BEGIN
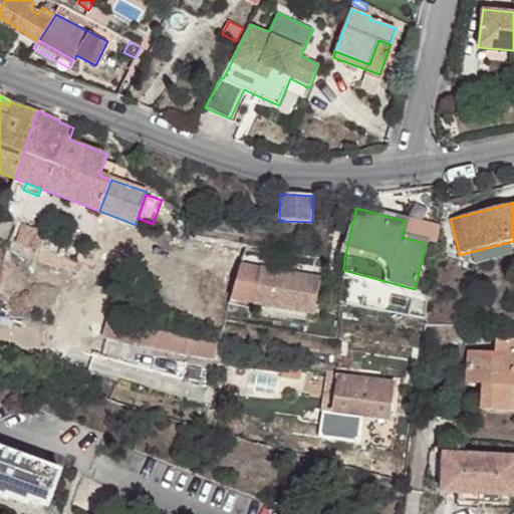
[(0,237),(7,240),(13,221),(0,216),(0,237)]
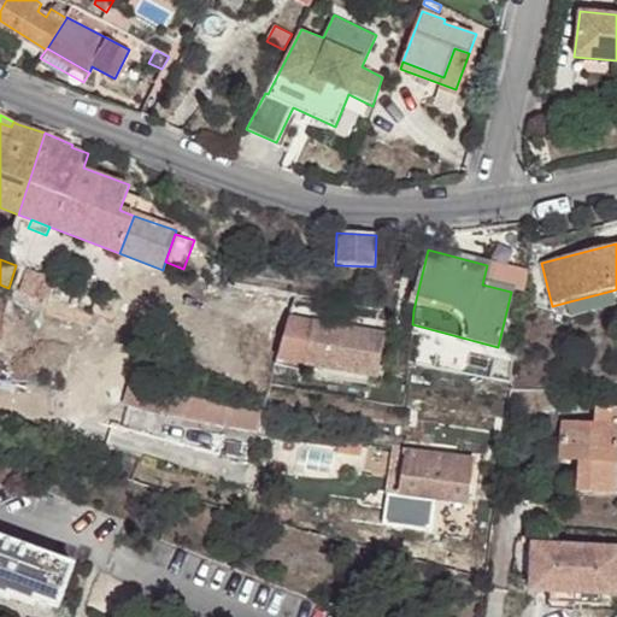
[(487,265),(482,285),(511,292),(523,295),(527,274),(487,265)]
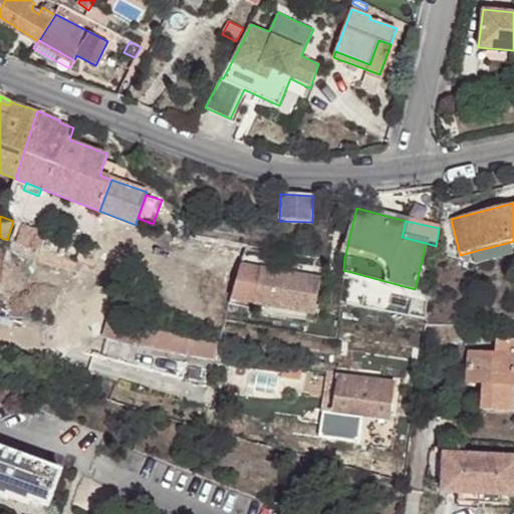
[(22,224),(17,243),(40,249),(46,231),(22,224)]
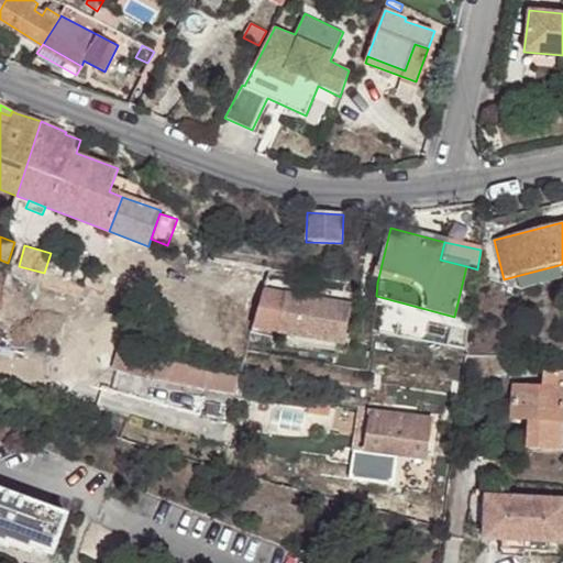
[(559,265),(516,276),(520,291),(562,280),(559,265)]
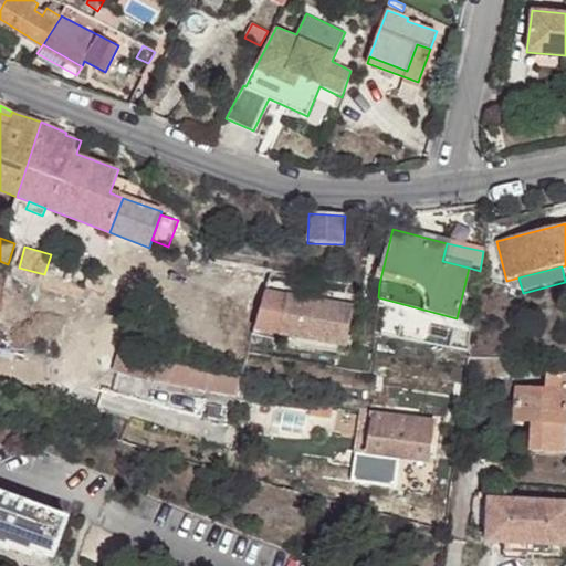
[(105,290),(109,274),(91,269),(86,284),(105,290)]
END
BEGIN
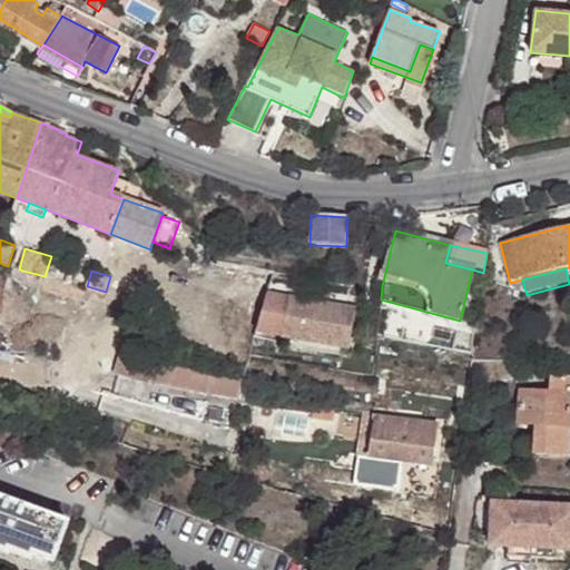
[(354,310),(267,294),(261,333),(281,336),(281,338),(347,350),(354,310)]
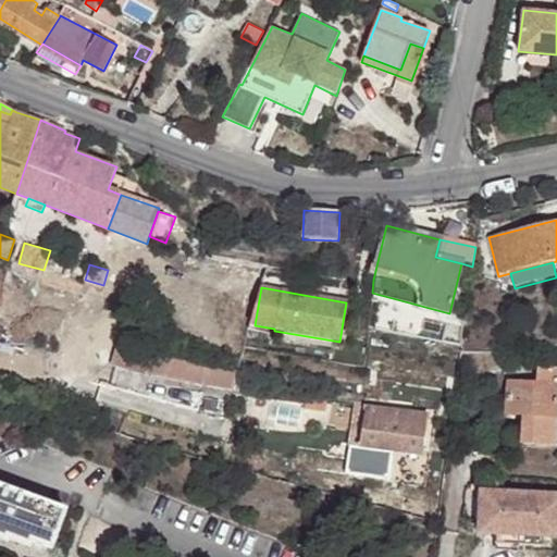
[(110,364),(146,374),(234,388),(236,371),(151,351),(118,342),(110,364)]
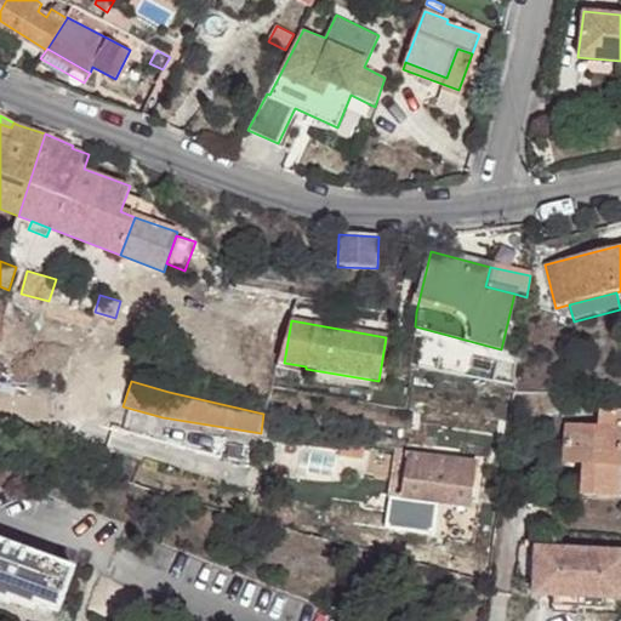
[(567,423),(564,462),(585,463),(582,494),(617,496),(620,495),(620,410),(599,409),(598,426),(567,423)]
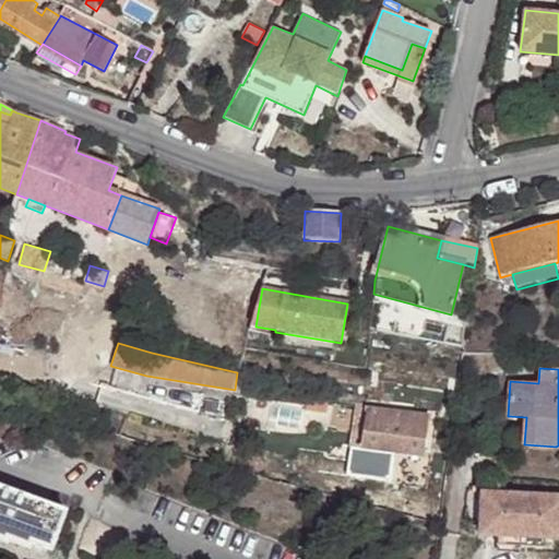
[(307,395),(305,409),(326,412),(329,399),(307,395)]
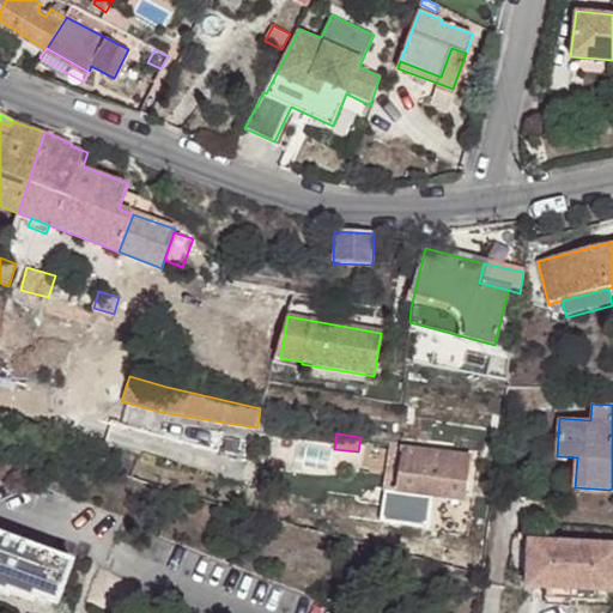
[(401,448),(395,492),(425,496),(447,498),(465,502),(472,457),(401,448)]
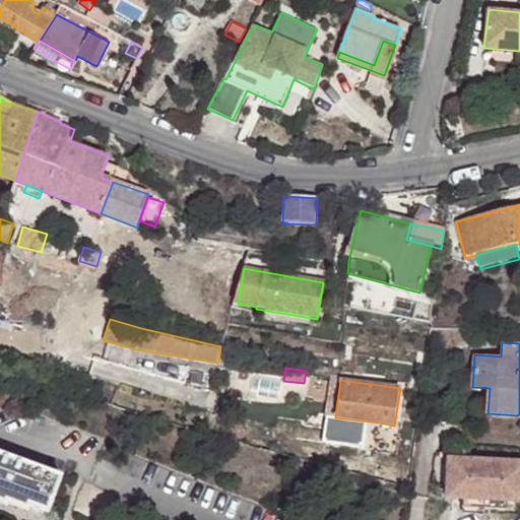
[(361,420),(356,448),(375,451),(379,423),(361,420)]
END
BEGIN
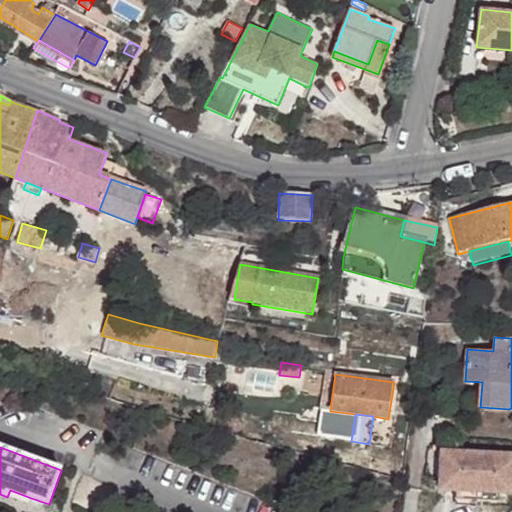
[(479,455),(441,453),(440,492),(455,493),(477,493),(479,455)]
END
*Activity*: Output only the stretch above from the line with "[(559,265),(516,276),(520,291),(562,280),(559,265)]" through the line with "[(105,290),(109,274),(91,269),(86,284),(105,290)]", reproduced exactly. Exclude pictures.

*Written answer*:
[(559,265),(516,276),(520,291),(562,280),(559,265)]
[(105,290),(109,274),(91,269),(86,284),(105,290)]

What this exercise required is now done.